__WORK ORDER__: All that should be output is the block of lines below from the line with "none -> bright orange star (353 328 38 26)" to the line with "none -> bright orange toadstool", both included, exactly as written.

[Opening DATA PROVIDED section]

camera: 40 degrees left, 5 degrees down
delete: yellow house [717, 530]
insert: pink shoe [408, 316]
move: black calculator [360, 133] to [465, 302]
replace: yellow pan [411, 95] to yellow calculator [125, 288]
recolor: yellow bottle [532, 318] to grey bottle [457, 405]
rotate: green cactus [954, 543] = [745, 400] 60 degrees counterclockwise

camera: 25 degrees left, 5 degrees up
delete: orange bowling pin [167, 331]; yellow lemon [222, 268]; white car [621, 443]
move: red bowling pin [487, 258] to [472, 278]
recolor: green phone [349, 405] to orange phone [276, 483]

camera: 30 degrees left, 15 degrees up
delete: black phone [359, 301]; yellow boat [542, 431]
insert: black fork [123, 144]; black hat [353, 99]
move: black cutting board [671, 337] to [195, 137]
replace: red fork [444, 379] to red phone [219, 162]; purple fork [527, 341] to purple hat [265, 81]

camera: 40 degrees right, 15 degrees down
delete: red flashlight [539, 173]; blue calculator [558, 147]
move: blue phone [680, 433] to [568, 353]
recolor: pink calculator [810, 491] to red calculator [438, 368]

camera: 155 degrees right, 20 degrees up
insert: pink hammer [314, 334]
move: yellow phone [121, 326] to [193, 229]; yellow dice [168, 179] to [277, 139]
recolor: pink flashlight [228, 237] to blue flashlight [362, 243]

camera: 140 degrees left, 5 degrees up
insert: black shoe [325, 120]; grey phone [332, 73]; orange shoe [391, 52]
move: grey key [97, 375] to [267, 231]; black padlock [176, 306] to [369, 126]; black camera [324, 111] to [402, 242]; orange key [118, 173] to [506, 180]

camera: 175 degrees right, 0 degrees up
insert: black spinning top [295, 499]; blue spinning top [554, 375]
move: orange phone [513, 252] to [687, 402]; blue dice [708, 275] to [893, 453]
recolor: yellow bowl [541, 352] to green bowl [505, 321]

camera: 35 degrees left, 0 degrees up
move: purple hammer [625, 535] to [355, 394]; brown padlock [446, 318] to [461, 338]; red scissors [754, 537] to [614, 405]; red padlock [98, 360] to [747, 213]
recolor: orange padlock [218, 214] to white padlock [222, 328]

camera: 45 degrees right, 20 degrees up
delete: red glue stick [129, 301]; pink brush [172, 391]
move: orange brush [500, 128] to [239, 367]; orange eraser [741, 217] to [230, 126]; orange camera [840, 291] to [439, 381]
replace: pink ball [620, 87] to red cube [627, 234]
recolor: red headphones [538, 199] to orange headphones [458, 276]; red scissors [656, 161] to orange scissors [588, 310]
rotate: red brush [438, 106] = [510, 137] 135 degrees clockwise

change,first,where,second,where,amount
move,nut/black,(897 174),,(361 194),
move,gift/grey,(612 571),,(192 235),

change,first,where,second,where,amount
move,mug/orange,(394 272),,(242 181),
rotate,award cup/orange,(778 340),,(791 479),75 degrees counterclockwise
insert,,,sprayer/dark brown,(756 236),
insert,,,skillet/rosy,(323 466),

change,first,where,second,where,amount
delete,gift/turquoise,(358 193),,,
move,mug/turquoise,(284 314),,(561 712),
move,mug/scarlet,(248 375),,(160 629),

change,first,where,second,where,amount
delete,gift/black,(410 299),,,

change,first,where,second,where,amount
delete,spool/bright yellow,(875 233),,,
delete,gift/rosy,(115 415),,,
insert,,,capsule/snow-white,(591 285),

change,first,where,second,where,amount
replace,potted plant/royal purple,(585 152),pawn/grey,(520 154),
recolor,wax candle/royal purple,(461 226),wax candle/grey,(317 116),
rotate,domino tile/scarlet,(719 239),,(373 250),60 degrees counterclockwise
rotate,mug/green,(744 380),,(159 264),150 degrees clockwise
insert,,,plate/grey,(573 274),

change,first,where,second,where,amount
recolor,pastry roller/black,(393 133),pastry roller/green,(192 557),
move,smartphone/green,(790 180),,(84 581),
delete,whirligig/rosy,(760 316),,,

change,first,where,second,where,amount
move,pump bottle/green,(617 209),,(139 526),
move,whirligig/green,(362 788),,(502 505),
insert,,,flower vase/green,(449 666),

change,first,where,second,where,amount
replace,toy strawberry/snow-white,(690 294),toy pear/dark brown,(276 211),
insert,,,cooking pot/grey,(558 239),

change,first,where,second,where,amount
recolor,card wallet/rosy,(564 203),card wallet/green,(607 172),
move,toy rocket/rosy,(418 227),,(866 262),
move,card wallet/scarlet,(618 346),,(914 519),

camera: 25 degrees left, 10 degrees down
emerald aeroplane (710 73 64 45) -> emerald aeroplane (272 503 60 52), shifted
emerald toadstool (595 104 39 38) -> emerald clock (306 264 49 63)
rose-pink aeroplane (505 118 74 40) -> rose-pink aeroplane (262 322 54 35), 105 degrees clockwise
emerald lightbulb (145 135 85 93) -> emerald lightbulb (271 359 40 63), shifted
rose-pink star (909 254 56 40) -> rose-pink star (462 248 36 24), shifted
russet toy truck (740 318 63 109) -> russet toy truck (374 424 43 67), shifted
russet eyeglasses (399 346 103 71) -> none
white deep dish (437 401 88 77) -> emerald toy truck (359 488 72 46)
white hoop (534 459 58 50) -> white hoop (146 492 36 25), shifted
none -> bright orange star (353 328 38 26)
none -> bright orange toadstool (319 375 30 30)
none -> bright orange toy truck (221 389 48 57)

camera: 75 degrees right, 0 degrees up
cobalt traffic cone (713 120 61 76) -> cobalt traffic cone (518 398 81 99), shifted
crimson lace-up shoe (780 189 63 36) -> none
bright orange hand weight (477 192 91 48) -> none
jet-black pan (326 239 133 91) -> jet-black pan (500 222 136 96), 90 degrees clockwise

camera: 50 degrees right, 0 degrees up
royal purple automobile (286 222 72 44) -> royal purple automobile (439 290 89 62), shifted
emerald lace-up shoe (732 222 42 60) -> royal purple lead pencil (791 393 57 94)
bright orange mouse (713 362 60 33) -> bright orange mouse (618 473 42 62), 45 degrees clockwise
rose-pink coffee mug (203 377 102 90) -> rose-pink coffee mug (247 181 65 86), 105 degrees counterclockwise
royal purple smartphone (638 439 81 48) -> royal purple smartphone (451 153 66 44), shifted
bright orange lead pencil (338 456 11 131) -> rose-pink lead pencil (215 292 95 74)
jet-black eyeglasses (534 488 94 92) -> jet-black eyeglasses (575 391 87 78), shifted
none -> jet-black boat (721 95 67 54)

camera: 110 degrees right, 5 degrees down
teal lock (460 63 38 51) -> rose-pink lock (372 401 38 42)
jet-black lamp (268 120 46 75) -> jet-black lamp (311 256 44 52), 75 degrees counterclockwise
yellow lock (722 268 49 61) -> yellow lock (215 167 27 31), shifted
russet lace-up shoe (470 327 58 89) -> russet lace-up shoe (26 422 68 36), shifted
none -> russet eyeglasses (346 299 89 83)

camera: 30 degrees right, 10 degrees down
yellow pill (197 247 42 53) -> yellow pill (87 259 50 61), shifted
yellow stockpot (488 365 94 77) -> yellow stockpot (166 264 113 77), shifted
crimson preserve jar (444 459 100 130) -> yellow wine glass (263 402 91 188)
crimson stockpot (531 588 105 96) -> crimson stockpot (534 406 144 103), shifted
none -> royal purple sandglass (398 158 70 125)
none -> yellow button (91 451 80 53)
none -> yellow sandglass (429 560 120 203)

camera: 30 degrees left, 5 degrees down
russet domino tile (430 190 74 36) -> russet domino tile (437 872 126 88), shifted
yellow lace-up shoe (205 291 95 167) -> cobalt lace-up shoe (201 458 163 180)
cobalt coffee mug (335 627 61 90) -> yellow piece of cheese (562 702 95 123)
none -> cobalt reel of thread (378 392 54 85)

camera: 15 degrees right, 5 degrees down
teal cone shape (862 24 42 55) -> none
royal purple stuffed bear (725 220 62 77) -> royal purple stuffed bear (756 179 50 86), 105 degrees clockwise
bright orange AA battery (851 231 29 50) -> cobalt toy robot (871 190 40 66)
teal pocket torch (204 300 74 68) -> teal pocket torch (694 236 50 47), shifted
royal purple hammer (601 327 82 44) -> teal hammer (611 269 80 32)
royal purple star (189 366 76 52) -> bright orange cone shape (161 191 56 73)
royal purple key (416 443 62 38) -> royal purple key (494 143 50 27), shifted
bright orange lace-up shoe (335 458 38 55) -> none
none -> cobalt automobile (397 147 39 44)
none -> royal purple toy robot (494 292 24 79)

[Closing DATA PROVIDED section]

__EXERCISE OUTPUT__:
none -> bright orange star (353 328 38 26)
none -> bright orange toadstool (319 375 30 30)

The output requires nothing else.